━━ RECORDS SUPPLIED
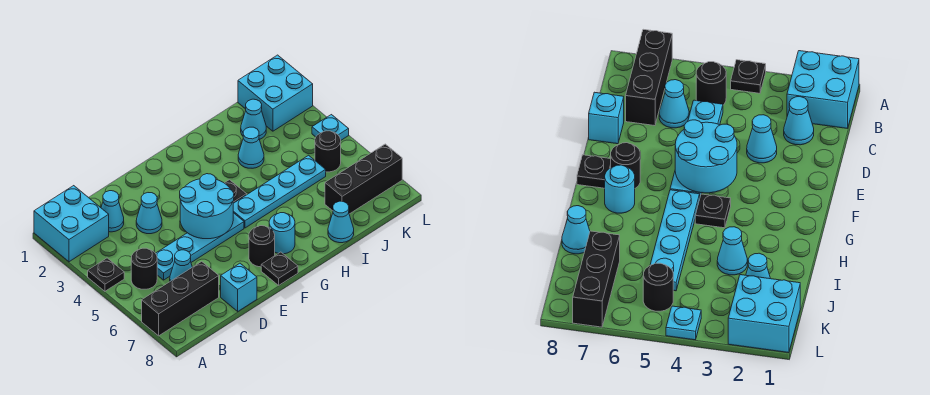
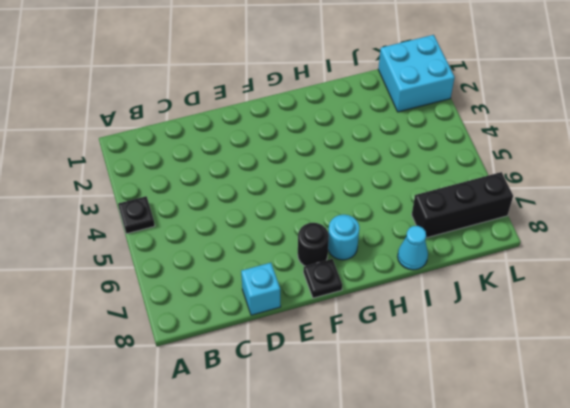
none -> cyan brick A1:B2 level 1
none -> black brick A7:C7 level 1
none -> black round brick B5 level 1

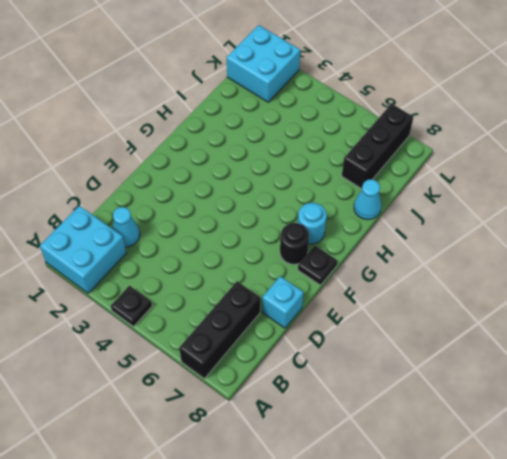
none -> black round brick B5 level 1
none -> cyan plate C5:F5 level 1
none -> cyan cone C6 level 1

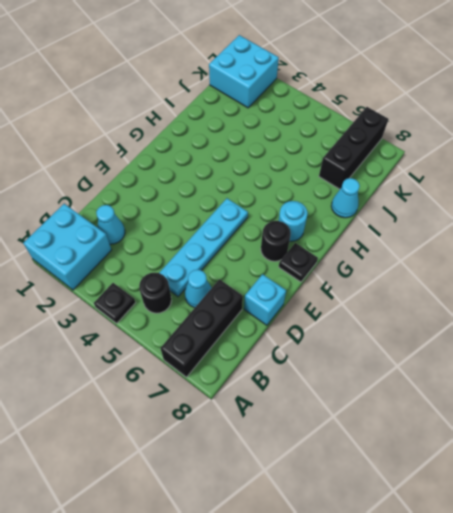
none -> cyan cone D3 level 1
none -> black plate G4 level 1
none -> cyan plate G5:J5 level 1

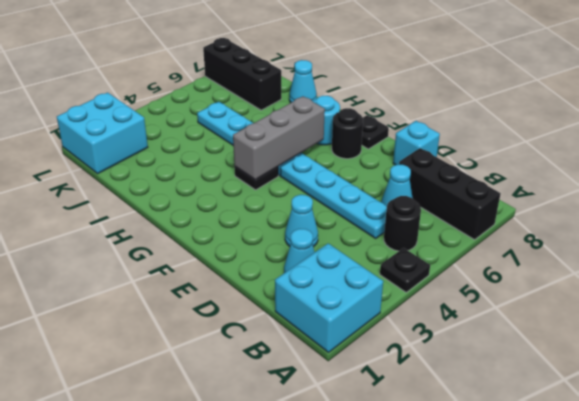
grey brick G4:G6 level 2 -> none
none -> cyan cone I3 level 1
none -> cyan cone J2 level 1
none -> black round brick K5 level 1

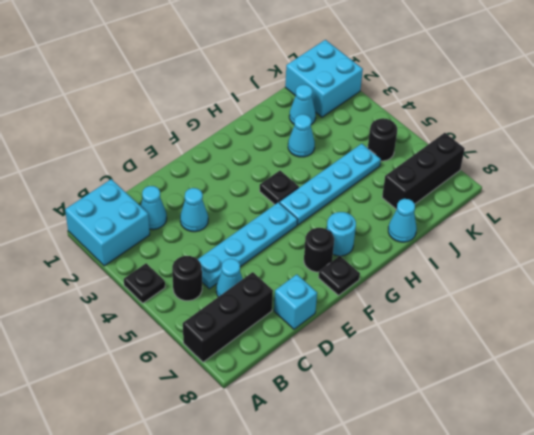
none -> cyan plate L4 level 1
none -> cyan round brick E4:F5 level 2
━━━━
■ **ACTIVITY**
Copy the entries above exactly, but only the stretch from the line containing "none -> black brick A7:C7 level 1" through the line containing "grey brick G4:G6 level 2 -> none". Keep both end lines; drop the pictures.

■ **YOUR SOLUTION**
none -> black brick A7:C7 level 1
none -> black round brick B5 level 1

none -> black round brick B5 level 1
none -> cyan plate C5:F5 level 1
none -> cyan cone C6 level 1

none -> cyan cone D3 level 1
none -> black plate G4 level 1
none -> cyan plate G5:J5 level 1

grey brick G4:G6 level 2 -> none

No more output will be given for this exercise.